▸ **Exercise requirements**
Once you find the line containing "(251, 358) = (177, 203): green", output it and every line after it to the end of the records, exactly.

▸ **Data for this exercise**
━━━━━━━━━━

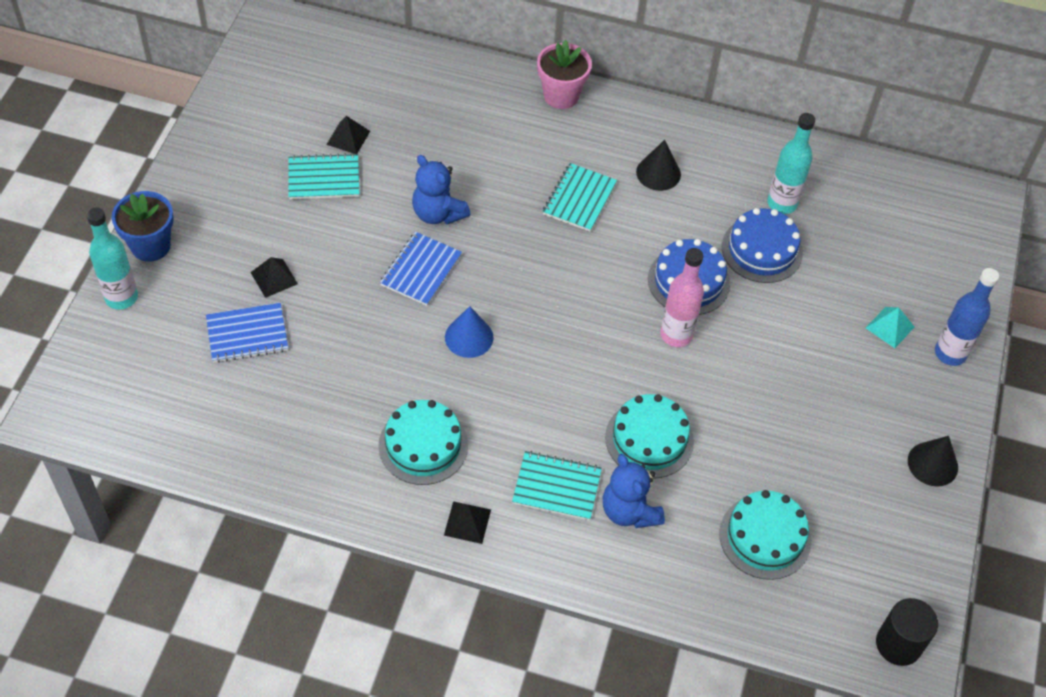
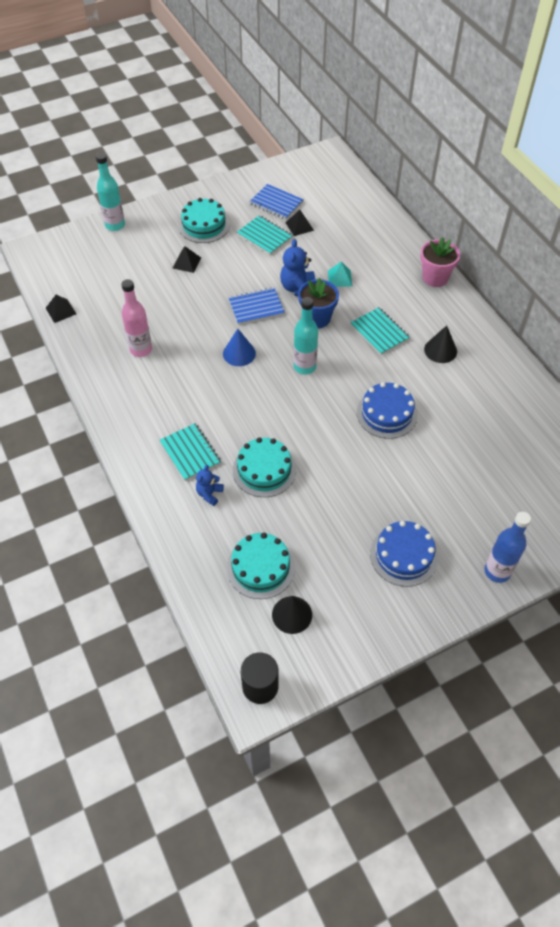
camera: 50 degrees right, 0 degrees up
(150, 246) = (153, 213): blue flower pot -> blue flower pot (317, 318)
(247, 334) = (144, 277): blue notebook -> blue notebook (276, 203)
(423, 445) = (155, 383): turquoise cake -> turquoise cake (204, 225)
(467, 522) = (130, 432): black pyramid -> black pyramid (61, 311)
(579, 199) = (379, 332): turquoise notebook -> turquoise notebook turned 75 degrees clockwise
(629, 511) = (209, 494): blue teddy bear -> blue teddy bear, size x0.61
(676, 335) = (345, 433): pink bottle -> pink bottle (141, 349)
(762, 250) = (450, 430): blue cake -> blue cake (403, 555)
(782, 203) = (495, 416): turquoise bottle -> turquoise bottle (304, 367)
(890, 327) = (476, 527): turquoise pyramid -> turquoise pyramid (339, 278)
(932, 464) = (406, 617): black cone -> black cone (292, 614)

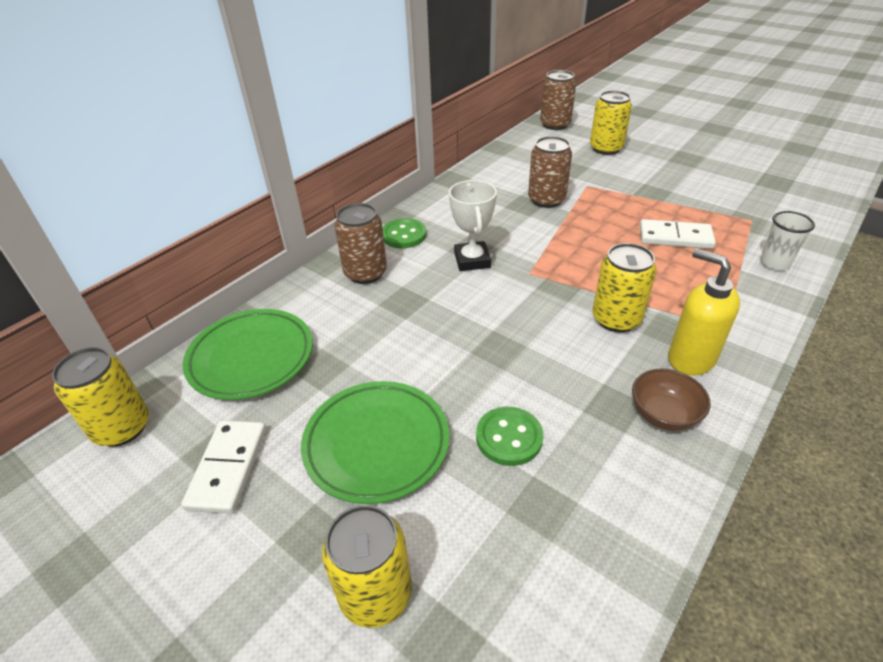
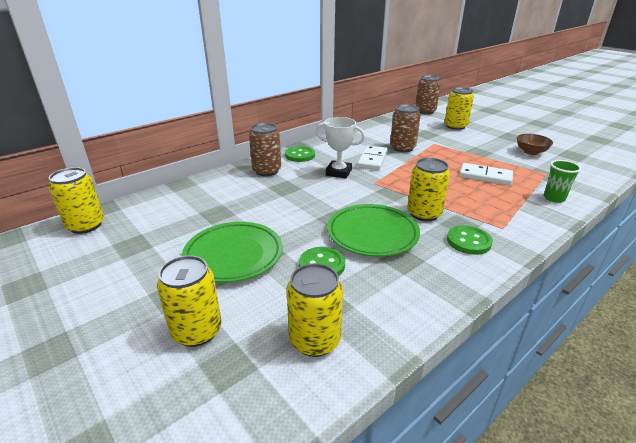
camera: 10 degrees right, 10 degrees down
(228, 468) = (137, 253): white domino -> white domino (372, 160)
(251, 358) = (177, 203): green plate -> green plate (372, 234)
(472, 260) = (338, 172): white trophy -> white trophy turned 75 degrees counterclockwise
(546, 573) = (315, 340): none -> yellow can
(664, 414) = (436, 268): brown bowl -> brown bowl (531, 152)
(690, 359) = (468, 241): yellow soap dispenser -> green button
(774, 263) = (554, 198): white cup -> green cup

━━━━━━━━━━

▸ **Result for this exercise**
(251, 358) = (177, 203): green plate -> green plate (372, 234)
(472, 260) = (338, 172): white trophy -> white trophy turned 75 degrees counterclockwise
(546, 573) = (315, 340): none -> yellow can
(664, 414) = (436, 268): brown bowl -> brown bowl (531, 152)
(690, 359) = (468, 241): yellow soap dispenser -> green button
(774, 263) = (554, 198): white cup -> green cup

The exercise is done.